_EXERCISE PROMPT:_
Please retype, unchanged, each line from the top of the material below through the line where "yellow spinning top: 6 -> 7" appears.

_RECORDS FOR THIS EXERCISE:_
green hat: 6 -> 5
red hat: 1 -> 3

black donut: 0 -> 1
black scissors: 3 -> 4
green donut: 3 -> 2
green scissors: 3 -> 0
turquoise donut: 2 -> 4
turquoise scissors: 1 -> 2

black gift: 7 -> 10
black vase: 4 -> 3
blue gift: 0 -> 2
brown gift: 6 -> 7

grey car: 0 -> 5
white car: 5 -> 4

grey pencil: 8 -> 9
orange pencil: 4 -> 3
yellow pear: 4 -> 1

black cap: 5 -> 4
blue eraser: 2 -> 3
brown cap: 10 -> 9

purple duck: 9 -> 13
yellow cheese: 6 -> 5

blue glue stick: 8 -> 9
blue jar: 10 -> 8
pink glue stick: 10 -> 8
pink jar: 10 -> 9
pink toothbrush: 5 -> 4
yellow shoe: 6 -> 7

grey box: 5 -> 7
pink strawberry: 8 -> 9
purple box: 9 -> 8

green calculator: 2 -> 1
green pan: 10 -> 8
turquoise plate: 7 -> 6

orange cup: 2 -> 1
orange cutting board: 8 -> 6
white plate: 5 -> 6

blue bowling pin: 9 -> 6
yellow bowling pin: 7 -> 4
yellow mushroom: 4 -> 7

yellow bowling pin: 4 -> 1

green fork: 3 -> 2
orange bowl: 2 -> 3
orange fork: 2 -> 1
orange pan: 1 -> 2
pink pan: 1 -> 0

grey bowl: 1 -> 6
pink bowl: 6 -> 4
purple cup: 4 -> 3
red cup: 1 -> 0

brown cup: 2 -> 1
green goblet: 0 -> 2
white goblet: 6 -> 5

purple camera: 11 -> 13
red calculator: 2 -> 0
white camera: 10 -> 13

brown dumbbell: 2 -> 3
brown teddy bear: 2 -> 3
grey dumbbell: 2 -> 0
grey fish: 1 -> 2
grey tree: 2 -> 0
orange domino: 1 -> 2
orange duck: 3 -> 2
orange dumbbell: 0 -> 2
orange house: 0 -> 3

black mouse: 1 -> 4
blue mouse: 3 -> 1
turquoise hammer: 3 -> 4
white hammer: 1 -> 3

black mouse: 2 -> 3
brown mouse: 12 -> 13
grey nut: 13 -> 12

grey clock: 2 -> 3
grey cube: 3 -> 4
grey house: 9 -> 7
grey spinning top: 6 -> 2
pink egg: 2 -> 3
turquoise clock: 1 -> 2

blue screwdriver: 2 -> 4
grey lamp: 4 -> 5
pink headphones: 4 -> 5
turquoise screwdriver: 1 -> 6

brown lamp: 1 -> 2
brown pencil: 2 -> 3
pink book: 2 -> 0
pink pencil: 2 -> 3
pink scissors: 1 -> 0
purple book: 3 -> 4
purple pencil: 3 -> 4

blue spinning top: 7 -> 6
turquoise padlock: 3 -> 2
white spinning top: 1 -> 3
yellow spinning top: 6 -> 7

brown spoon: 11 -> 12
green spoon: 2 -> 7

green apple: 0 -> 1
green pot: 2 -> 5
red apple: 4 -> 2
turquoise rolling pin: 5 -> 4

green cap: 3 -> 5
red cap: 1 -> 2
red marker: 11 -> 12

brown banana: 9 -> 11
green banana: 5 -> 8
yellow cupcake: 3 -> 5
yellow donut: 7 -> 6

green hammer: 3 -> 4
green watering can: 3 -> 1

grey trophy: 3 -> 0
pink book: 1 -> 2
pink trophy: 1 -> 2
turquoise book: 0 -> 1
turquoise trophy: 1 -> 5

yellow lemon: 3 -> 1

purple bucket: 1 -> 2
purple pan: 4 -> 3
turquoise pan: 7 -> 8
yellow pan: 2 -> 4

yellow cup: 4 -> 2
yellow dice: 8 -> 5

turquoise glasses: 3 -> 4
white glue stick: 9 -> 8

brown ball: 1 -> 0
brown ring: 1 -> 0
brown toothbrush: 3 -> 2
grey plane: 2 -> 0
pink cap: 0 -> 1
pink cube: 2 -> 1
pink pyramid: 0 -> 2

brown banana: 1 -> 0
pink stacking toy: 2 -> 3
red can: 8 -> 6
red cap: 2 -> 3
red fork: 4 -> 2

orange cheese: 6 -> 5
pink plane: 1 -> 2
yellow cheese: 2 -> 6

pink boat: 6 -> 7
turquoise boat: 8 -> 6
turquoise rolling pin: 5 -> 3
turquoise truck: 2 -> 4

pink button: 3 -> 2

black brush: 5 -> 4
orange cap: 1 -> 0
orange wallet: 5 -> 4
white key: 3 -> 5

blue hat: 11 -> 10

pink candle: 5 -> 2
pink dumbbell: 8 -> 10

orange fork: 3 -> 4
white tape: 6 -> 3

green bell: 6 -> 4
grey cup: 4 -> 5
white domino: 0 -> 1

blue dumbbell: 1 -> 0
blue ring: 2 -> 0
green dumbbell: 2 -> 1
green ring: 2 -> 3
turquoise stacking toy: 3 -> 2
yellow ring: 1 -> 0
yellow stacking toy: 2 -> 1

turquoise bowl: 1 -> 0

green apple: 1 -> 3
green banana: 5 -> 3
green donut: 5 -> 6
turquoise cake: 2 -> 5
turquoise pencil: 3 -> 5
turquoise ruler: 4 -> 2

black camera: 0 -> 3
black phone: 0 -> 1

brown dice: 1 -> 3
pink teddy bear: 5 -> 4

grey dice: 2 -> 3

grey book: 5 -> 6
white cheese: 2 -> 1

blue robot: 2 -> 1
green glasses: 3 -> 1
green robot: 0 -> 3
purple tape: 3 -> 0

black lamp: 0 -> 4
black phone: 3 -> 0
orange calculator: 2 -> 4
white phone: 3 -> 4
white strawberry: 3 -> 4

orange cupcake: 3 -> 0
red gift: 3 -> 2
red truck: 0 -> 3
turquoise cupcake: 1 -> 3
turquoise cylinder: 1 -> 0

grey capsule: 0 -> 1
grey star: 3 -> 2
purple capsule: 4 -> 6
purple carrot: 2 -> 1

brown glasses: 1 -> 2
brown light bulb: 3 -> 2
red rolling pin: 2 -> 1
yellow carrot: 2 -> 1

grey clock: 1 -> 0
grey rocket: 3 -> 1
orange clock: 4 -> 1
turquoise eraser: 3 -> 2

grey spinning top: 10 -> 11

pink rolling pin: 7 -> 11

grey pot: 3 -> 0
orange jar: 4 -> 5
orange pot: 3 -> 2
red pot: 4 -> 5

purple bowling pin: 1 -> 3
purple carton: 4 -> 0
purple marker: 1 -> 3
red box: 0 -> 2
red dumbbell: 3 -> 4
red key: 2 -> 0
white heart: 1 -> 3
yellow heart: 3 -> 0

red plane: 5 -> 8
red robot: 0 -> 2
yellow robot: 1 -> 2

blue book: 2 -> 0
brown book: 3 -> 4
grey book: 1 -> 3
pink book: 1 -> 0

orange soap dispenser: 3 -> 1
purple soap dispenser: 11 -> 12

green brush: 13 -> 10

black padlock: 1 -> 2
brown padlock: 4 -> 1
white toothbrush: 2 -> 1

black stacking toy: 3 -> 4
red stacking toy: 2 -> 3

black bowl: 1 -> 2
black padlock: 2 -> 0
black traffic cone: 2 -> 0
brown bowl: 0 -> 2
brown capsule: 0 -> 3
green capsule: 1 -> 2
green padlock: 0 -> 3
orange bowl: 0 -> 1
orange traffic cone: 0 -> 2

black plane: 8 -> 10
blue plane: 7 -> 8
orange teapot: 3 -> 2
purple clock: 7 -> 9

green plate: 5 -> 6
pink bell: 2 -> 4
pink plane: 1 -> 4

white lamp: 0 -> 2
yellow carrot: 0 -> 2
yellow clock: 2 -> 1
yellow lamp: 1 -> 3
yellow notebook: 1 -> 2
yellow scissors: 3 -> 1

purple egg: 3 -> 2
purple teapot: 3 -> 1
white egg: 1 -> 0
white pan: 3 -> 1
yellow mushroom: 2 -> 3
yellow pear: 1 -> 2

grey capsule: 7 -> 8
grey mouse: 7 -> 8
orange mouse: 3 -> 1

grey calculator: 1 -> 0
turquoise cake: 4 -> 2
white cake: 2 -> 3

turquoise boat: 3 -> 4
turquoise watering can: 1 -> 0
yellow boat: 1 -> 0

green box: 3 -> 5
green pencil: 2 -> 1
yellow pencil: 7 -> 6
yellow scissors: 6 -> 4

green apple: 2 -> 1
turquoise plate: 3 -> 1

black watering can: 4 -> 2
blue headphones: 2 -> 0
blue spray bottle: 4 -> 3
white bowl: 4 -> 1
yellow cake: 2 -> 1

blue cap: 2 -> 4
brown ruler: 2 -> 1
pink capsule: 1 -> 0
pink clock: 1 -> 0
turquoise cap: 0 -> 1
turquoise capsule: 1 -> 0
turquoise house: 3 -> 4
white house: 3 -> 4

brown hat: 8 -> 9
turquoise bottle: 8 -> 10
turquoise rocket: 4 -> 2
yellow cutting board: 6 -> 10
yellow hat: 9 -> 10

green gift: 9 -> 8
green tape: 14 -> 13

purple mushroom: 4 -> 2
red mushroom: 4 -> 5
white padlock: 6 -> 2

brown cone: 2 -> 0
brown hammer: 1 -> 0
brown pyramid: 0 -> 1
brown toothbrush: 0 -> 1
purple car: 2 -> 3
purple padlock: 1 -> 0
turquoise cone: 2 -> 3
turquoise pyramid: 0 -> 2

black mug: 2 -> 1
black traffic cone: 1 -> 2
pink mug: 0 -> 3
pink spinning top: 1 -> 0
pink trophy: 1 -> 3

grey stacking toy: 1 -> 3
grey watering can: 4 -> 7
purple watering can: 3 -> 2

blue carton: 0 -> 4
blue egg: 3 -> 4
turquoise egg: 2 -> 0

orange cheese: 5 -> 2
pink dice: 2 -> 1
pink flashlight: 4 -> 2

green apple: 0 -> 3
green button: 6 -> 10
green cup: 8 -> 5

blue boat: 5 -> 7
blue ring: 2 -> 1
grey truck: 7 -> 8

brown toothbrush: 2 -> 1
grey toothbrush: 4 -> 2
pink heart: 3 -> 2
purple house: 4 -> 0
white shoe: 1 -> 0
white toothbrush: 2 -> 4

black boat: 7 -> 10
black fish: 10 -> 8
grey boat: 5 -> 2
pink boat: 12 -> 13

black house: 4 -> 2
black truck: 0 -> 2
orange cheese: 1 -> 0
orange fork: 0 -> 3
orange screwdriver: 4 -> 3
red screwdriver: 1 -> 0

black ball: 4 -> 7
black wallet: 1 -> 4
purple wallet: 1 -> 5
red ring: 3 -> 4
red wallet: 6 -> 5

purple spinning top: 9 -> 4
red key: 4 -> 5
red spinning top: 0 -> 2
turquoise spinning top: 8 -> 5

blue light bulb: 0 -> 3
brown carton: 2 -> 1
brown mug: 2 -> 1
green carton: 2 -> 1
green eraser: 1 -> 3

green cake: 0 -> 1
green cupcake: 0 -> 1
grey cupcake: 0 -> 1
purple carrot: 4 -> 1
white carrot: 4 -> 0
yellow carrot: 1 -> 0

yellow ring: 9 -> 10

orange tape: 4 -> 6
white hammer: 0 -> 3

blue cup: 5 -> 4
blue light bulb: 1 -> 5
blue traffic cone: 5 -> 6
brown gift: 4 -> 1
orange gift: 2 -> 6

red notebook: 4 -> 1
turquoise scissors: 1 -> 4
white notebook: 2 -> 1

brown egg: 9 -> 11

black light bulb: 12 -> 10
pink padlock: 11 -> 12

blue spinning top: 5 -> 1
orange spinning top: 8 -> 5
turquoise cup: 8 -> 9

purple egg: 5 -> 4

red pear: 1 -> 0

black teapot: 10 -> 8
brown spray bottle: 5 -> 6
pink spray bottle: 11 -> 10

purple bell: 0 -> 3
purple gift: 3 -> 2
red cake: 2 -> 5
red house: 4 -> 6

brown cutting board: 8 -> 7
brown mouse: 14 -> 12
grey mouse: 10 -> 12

_RESPONSE TO THIS TASK:_
green hat: 6 -> 5
red hat: 1 -> 3

black donut: 0 -> 1
black scissors: 3 -> 4
green donut: 3 -> 2
green scissors: 3 -> 0
turquoise donut: 2 -> 4
turquoise scissors: 1 -> 2

black gift: 7 -> 10
black vase: 4 -> 3
blue gift: 0 -> 2
brown gift: 6 -> 7

grey car: 0 -> 5
white car: 5 -> 4

grey pencil: 8 -> 9
orange pencil: 4 -> 3
yellow pear: 4 -> 1

black cap: 5 -> 4
blue eraser: 2 -> 3
brown cap: 10 -> 9

purple duck: 9 -> 13
yellow cheese: 6 -> 5

blue glue stick: 8 -> 9
blue jar: 10 -> 8
pink glue stick: 10 -> 8
pink jar: 10 -> 9
pink toothbrush: 5 -> 4
yellow shoe: 6 -> 7

grey box: 5 -> 7
pink strawberry: 8 -> 9
purple box: 9 -> 8

green calculator: 2 -> 1
green pan: 10 -> 8
turquoise plate: 7 -> 6

orange cup: 2 -> 1
orange cutting board: 8 -> 6
white plate: 5 -> 6

blue bowling pin: 9 -> 6
yellow bowling pin: 7 -> 4
yellow mushroom: 4 -> 7

yellow bowling pin: 4 -> 1

green fork: 3 -> 2
orange bowl: 2 -> 3
orange fork: 2 -> 1
orange pan: 1 -> 2
pink pan: 1 -> 0

grey bowl: 1 -> 6
pink bowl: 6 -> 4
purple cup: 4 -> 3
red cup: 1 -> 0

brown cup: 2 -> 1
green goblet: 0 -> 2
white goblet: 6 -> 5

purple camera: 11 -> 13
red calculator: 2 -> 0
white camera: 10 -> 13

brown dumbbell: 2 -> 3
brown teddy bear: 2 -> 3
grey dumbbell: 2 -> 0
grey fish: 1 -> 2
grey tree: 2 -> 0
orange domino: 1 -> 2
orange duck: 3 -> 2
orange dumbbell: 0 -> 2
orange house: 0 -> 3

black mouse: 1 -> 4
blue mouse: 3 -> 1
turquoise hammer: 3 -> 4
white hammer: 1 -> 3

black mouse: 2 -> 3
brown mouse: 12 -> 13
grey nut: 13 -> 12

grey clock: 2 -> 3
grey cube: 3 -> 4
grey house: 9 -> 7
grey spinning top: 6 -> 2
pink egg: 2 -> 3
turquoise clock: 1 -> 2

blue screwdriver: 2 -> 4
grey lamp: 4 -> 5
pink headphones: 4 -> 5
turquoise screwdriver: 1 -> 6

brown lamp: 1 -> 2
brown pencil: 2 -> 3
pink book: 2 -> 0
pink pencil: 2 -> 3
pink scissors: 1 -> 0
purple book: 3 -> 4
purple pencil: 3 -> 4

blue spinning top: 7 -> 6
turquoise padlock: 3 -> 2
white spinning top: 1 -> 3
yellow spinning top: 6 -> 7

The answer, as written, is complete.